Your answer should consist of the lines below that hold the word "stacking".

DATA SEGMENT>
********************
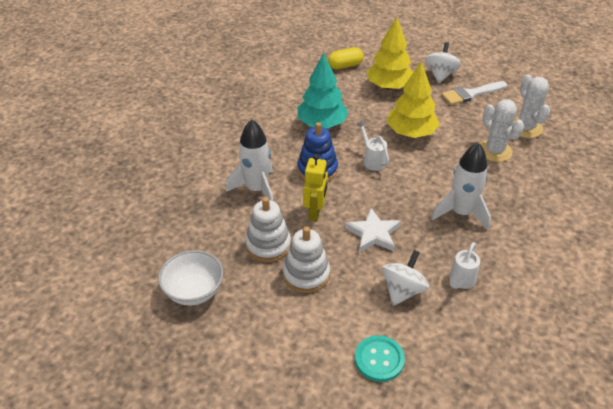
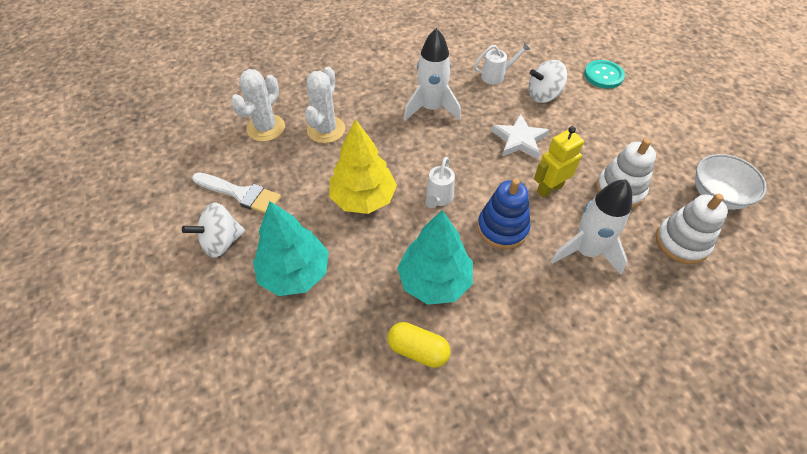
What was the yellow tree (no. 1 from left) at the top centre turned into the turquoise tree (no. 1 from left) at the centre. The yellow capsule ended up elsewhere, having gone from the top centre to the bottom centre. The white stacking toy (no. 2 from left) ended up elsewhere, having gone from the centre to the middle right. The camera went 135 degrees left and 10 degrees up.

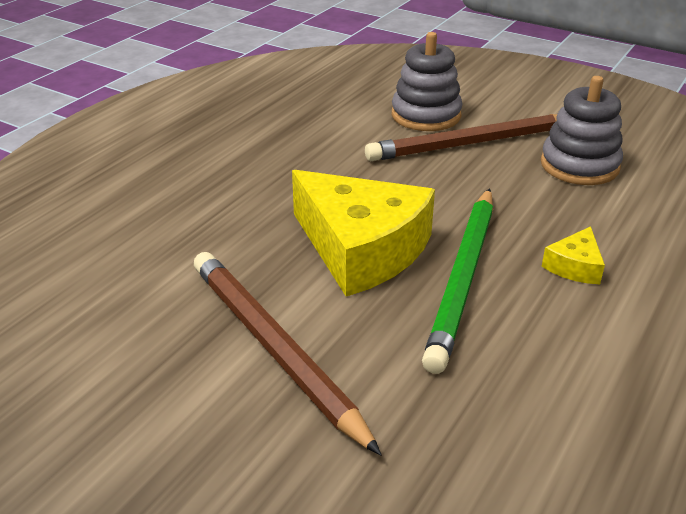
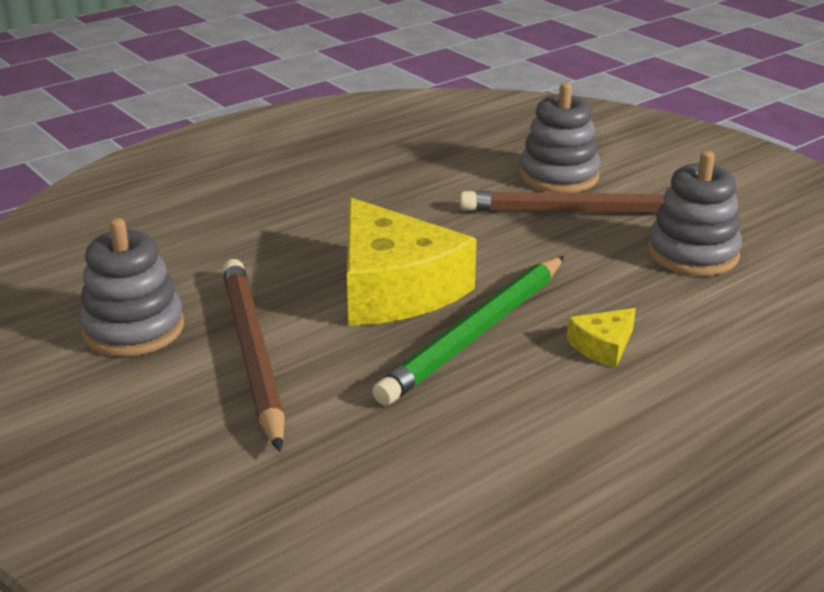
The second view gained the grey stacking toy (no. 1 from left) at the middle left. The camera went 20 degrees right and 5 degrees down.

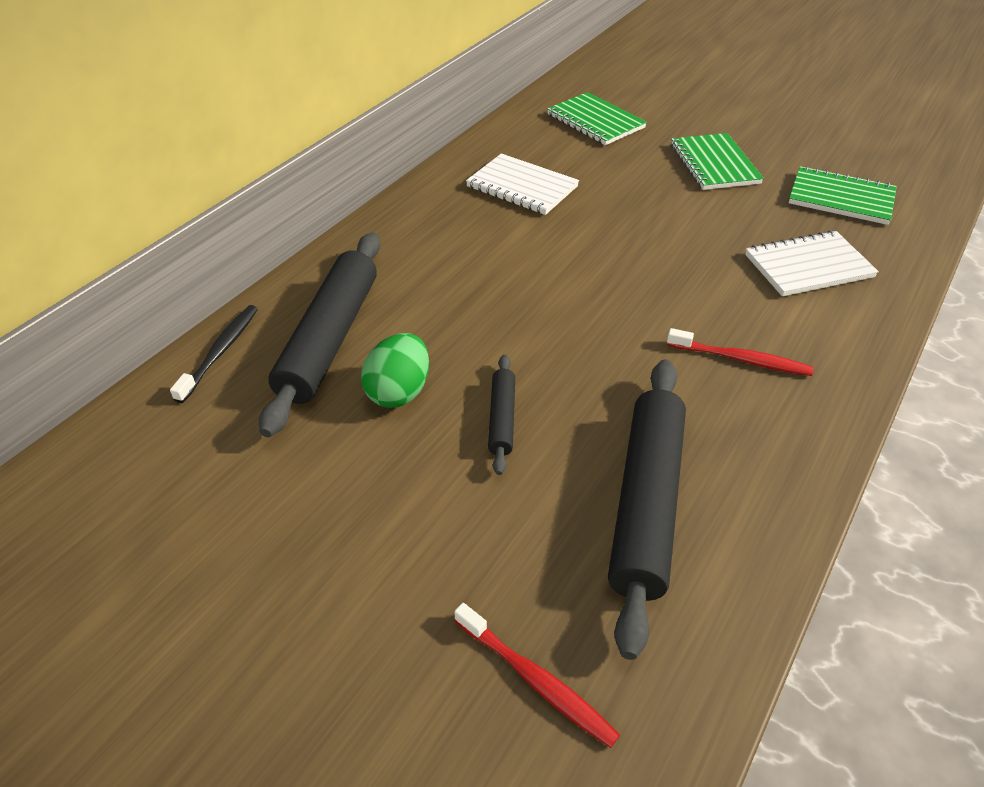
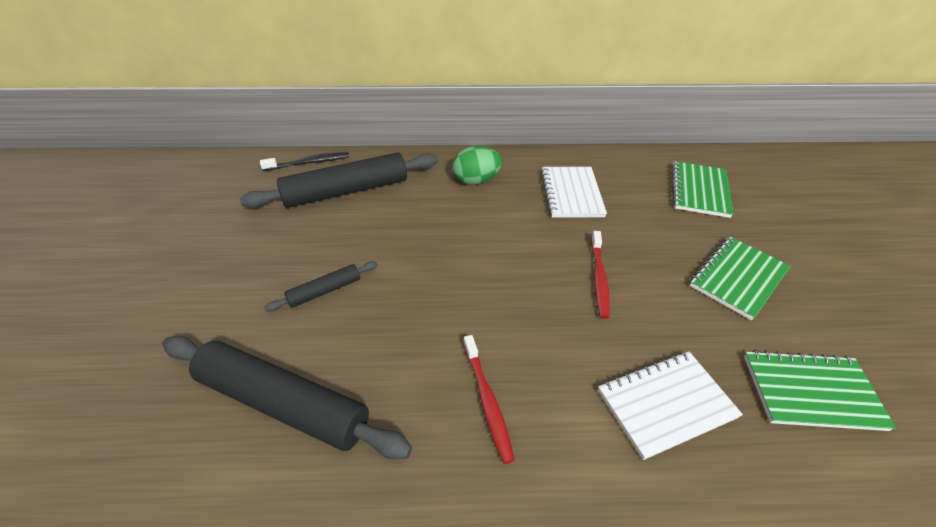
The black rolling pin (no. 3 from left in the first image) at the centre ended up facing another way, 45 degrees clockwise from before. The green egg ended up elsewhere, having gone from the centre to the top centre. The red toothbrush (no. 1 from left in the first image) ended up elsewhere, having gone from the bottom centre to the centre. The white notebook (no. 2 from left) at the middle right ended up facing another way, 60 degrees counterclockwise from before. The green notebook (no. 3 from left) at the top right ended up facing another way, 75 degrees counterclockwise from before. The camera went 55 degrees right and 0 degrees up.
********************
WRITTEN RESPONSE>
What was the yellow tree (no. 1 from left) at the top centre turned into the turquoise tree (no. 1 from left) at the centre. The yellow capsule ended up elsewhere, having gone from the top centre to the bottom centre. The white stacking toy (no. 2 from left) ended up elsewhere, having gone from the centre to the middle right. The camera went 135 degrees left and 10 degrees up.
The second view gained the grey stacking toy (no. 1 from left) at the middle left. The camera went 20 degrees right and 5 degrees down.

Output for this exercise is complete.